Task statement
Taking the line with "cyan brick A9:F9" as the first and the last line of the listing as the final one, please copy exactly those lines and no others, without pictures.

[[ Provided records, beginning ]]

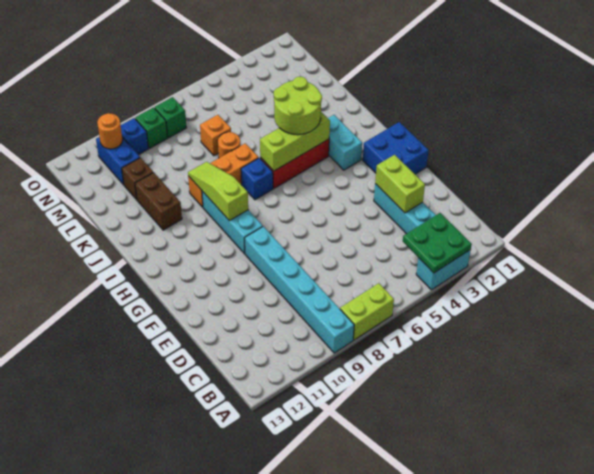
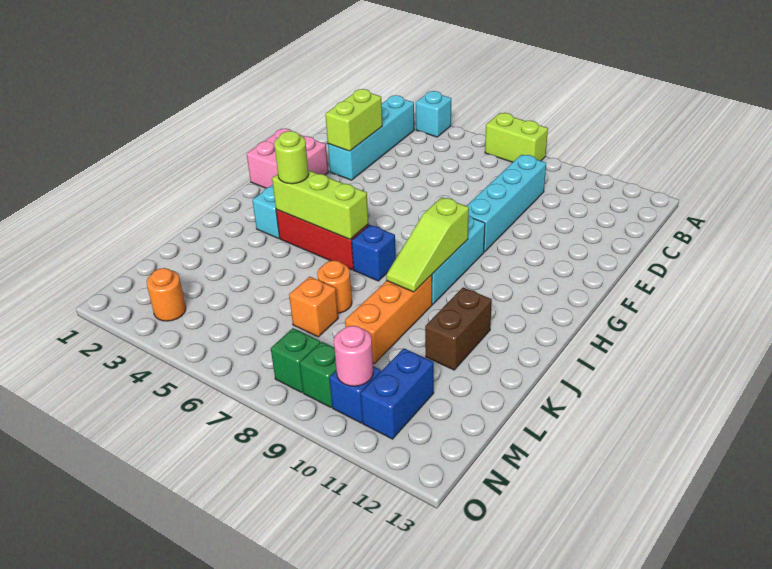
cyan brick A3:A4 level 1 -> cyan brick A4 level 1
green plate A3:B4 level 2 -> none
cyan brick A9:F9 level 1 -> cyan brick C9:F9 level 1
blue brick F1:G2 level 1 -> pink brick F1:G2 level 1
lime round brick I4:J5 level 3 -> lime round brick I4 level 3
orange brick J7:J9 level 1 -> orange brick J9:L9 level 1
brown brick L11 level 1 -> none
none -> pink round brick N10 level 2
orange round brick N11 level 2 -> orange round brick N3 level 1

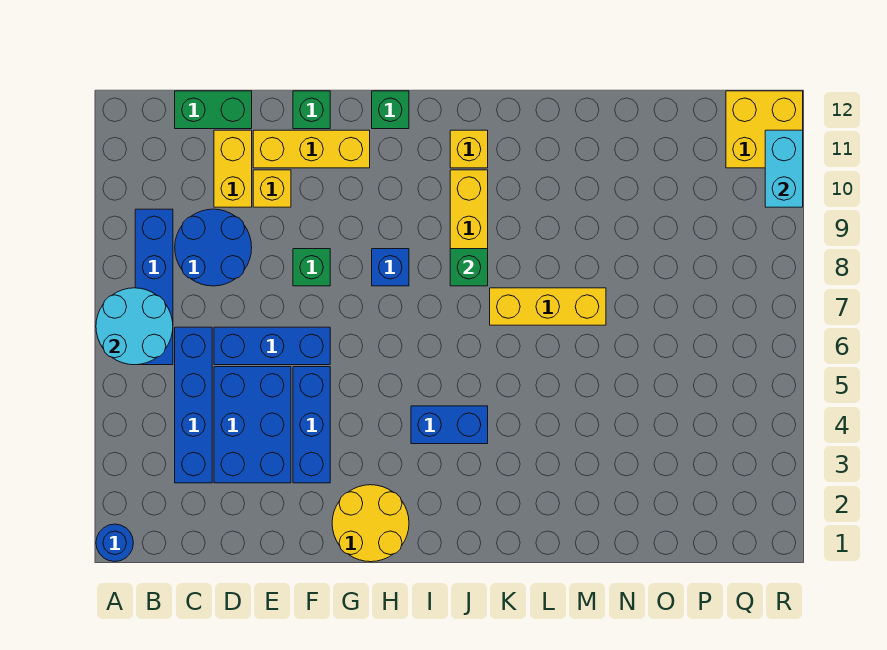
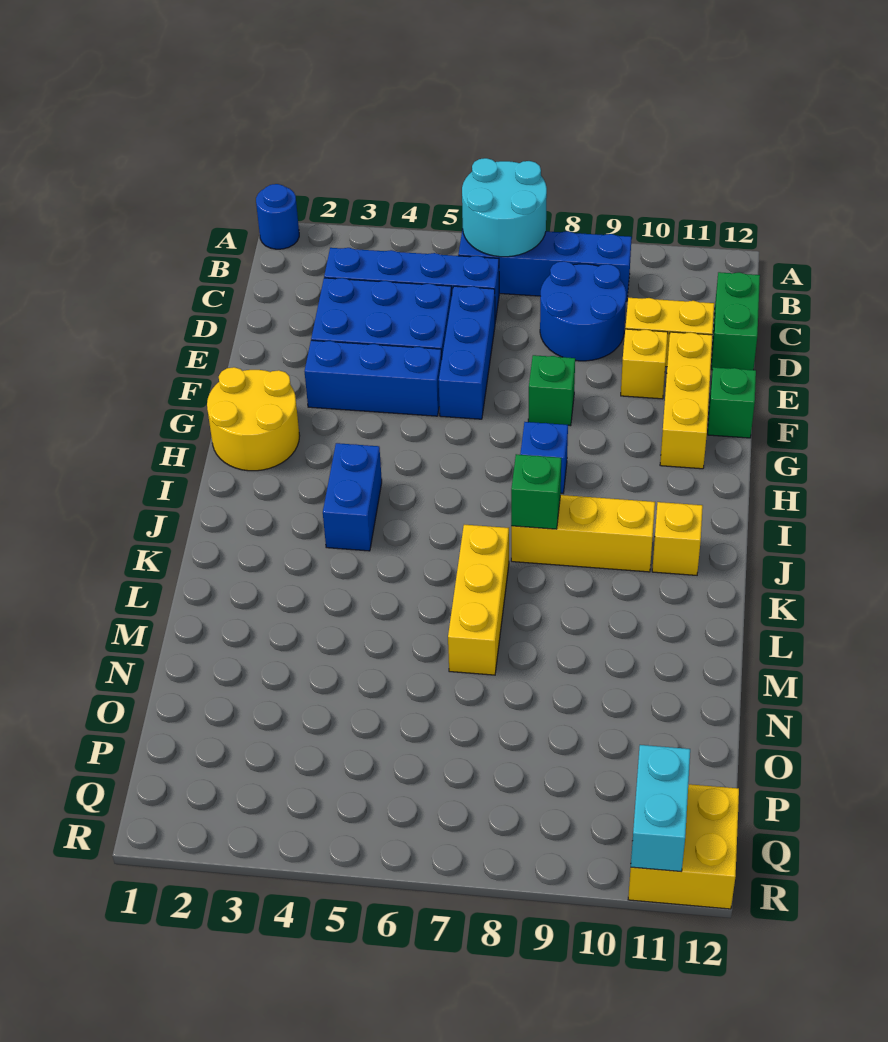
green brick H12 level 1 -> none
cyan brick R10:R11 level 2 -> cyan brick Q11:R11 level 2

[[ Provided records, end ]]

Response
cyan brick A9:F9 level 1 -> cyan brick C9:F9 level 1
blue brick F1:G2 level 1 -> pink brick F1:G2 level 1
lime round brick I4:J5 level 3 -> lime round brick I4 level 3
orange brick J7:J9 level 1 -> orange brick J9:L9 level 1
brown brick L11 level 1 -> none
none -> pink round brick N10 level 2
orange round brick N11 level 2 -> orange round brick N3 level 1

green brick H12 level 1 -> none
cyan brick R10:R11 level 2 -> cyan brick Q11:R11 level 2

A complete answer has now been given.